*** Extracted material

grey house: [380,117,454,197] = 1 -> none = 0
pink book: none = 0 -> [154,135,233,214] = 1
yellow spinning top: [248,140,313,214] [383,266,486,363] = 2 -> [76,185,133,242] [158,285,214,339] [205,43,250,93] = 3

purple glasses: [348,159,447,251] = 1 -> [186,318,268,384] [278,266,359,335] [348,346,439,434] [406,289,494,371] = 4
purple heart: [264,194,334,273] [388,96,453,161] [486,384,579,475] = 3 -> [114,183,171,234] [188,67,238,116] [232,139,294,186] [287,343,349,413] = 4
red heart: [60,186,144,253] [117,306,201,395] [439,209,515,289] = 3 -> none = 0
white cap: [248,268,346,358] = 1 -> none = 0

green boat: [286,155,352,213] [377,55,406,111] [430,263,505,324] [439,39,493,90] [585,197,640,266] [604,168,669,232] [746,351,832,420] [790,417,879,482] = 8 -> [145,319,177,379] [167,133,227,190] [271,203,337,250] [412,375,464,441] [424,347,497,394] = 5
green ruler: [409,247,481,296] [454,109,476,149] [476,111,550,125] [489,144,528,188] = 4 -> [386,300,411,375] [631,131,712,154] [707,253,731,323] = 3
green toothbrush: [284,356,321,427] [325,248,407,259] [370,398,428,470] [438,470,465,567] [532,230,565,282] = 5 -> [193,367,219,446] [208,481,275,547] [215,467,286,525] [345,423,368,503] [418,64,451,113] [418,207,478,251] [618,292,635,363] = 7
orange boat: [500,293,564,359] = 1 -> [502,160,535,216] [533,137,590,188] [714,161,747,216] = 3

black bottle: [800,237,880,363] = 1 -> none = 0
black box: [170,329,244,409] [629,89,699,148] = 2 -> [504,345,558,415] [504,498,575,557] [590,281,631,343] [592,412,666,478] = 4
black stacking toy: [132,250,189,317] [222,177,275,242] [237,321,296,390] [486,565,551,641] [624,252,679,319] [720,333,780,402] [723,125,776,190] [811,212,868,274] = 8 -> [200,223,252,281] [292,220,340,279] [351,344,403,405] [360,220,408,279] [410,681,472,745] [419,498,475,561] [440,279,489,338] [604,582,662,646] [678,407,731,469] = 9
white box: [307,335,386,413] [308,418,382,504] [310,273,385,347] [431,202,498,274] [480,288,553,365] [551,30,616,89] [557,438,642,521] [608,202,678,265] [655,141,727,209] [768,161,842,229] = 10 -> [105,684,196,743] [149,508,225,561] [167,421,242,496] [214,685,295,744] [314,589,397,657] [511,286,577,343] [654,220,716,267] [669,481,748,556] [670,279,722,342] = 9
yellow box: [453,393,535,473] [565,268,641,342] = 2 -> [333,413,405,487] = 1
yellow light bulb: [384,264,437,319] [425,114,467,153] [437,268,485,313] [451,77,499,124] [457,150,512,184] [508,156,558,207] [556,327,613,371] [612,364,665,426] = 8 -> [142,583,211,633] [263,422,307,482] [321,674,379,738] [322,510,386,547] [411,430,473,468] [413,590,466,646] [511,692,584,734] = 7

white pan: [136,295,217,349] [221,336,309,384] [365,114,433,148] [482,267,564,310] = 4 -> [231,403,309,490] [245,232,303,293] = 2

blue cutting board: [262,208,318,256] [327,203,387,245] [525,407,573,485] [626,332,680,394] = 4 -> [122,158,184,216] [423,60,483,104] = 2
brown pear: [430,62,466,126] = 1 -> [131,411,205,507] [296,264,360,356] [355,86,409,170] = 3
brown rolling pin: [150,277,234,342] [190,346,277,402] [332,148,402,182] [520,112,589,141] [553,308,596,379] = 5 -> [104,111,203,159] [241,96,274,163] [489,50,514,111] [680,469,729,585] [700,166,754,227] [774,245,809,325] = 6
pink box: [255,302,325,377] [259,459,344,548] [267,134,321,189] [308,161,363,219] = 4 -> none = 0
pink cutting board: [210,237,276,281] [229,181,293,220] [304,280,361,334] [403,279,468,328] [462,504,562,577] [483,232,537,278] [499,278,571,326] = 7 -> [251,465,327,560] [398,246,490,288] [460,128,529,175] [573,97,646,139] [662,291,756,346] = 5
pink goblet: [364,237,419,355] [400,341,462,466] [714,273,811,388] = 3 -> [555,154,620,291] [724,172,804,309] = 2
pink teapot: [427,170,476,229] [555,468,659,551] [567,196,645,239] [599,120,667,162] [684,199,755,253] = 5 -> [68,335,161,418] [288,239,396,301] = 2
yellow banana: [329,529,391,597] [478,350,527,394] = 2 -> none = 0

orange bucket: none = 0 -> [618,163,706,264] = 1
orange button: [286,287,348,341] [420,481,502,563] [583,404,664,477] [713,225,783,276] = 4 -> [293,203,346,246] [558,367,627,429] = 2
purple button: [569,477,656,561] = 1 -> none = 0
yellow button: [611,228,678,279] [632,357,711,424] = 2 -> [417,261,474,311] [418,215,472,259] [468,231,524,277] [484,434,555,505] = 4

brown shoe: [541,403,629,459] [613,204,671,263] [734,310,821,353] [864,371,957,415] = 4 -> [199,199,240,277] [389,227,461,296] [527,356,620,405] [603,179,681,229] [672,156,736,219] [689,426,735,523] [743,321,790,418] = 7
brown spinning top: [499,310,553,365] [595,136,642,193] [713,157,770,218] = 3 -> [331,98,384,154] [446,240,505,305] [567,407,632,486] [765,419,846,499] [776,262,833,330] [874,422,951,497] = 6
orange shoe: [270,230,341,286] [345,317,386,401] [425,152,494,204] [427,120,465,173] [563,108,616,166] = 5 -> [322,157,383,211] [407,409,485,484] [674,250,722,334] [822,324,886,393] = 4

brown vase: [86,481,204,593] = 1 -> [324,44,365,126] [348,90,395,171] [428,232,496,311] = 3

******

About this task:
All lines in the entries above that hold the word "heart" need to be copied.

Response area:
purple heart: [264,194,334,273] [388,96,453,161] [486,384,579,475] = 3 -> [114,183,171,234] [188,67,238,116] [232,139,294,186] [287,343,349,413] = 4
red heart: [60,186,144,253] [117,306,201,395] [439,209,515,289] = 3 -> none = 0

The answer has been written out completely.